#### Exercise goal:
Each line of the data must be given back verbatim, with pictures removed.

[Image sets with object changes]
◆ ◆ ◆ ◆ ◆

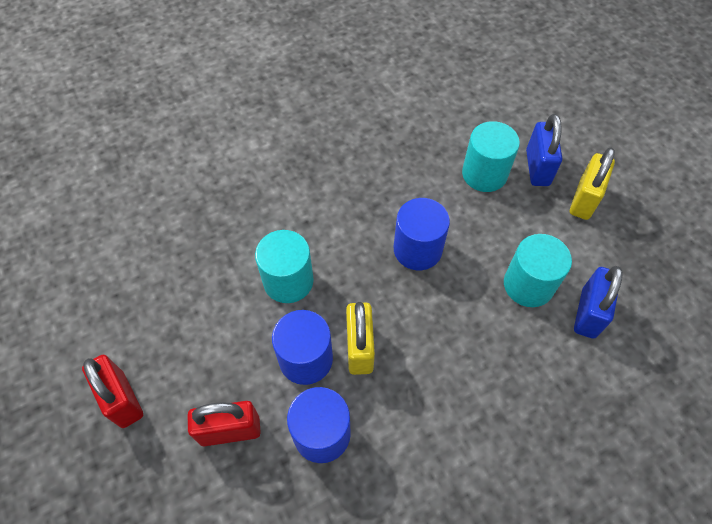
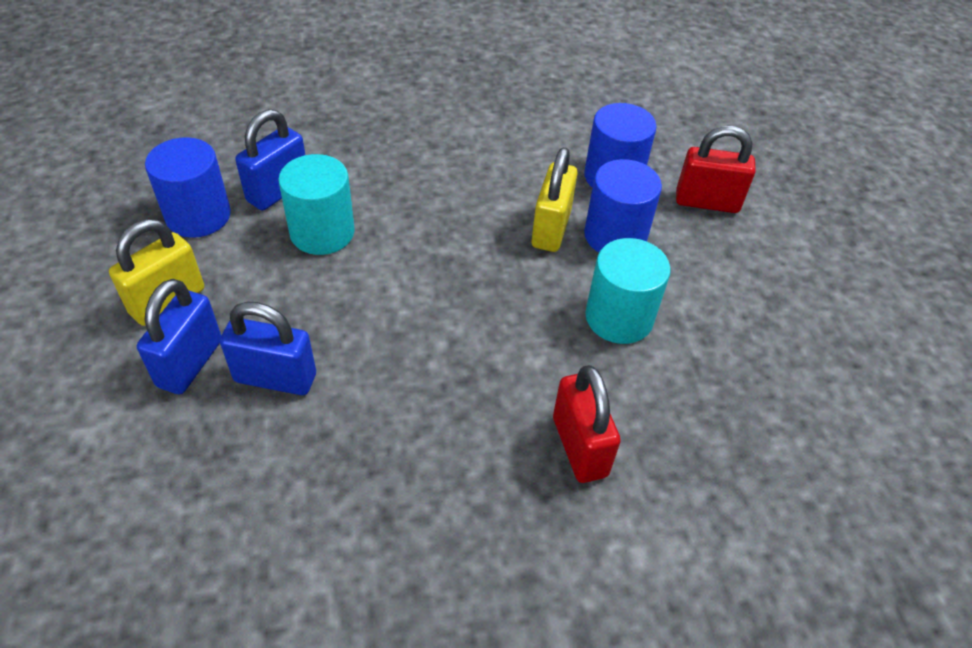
camera: 165 degrees left, 10 degrees down
(122, 399) = (827, 255): red padlock -> red padlock (579, 447)
(417, 249) = (434, 306): blue cylinder -> blue cylinder (198, 215)
(484, 174) = (275, 378): turquoise cylinder -> blue padlock

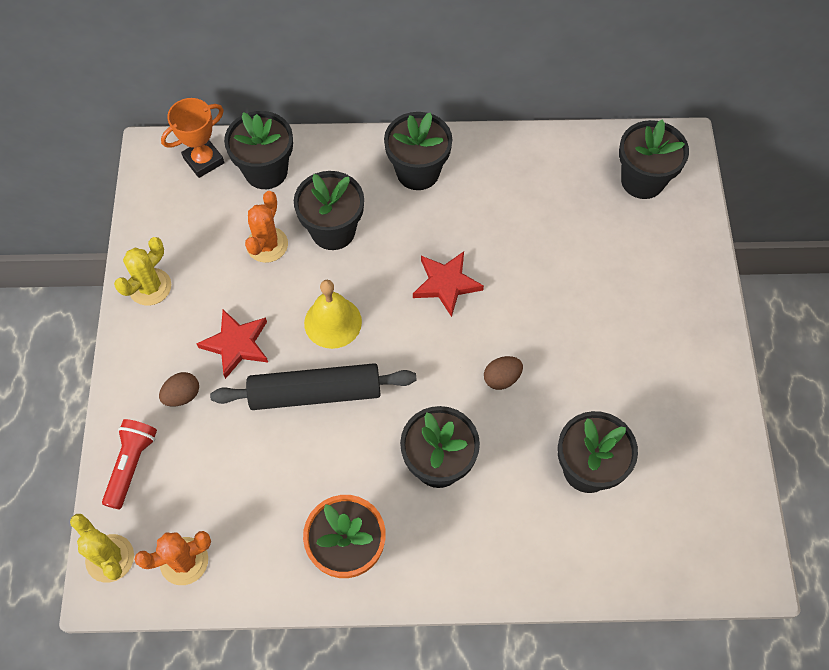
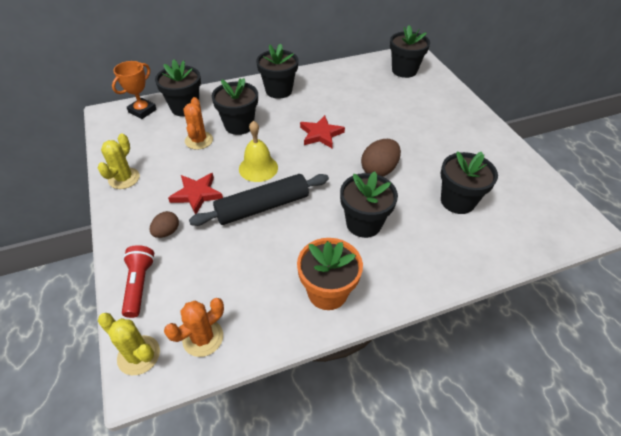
camera: 20 degrees left, 15 degrees down
(501, 378) = (379, 170): brown egg -> brown egg, size x1.65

◆ ◆ ◆ ◆ ◆

#### Written answer:
camera: 165 degrees left, 10 degrees down
(122, 399) = (827, 255): red padlock -> red padlock (579, 447)
(417, 249) = (434, 306): blue cylinder -> blue cylinder (198, 215)
(484, 174) = (275, 378): turquoise cylinder -> blue padlock

camera: 20 degrees left, 15 degrees down
(501, 378) = (379, 170): brown egg -> brown egg, size x1.65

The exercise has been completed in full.